TASK DESCRIPTION.
Where an entry contains an image, skip the image and print the rest exactly.

"""

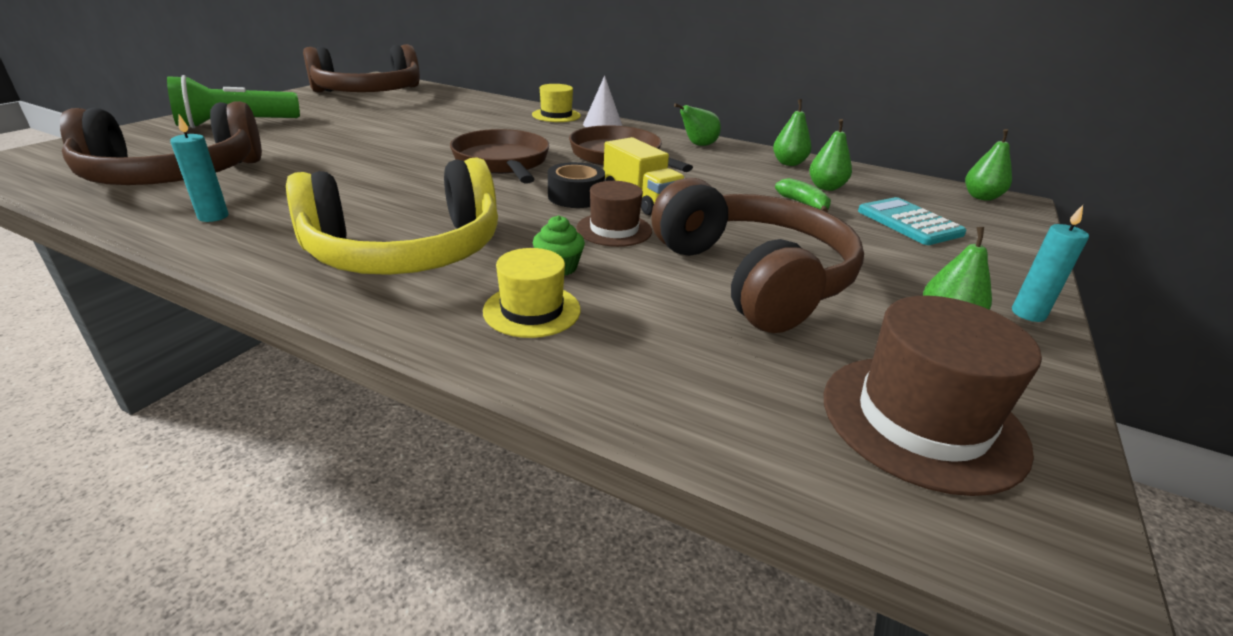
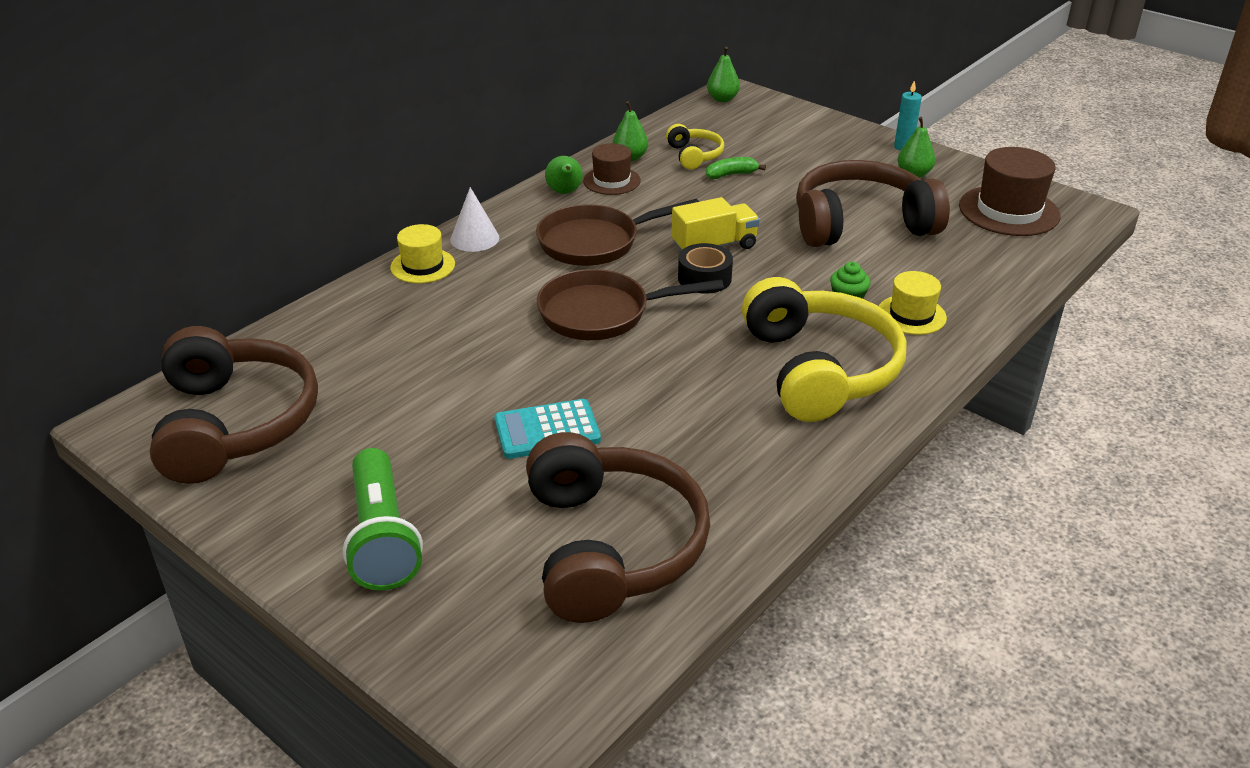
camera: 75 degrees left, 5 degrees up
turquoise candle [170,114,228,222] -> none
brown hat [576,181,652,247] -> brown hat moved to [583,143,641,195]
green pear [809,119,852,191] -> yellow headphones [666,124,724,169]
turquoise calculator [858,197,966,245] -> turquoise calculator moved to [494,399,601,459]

"""

RESPONSE AREA.
camera: 75 degrees left, 5 degrees up
turquoise candle [170,114,228,222] -> none
brown hat [576,181,652,247] -> brown hat moved to [583,143,641,195]
green pear [809,119,852,191] -> yellow headphones [666,124,724,169]
turquoise calculator [858,197,966,245] -> turquoise calculator moved to [494,399,601,459]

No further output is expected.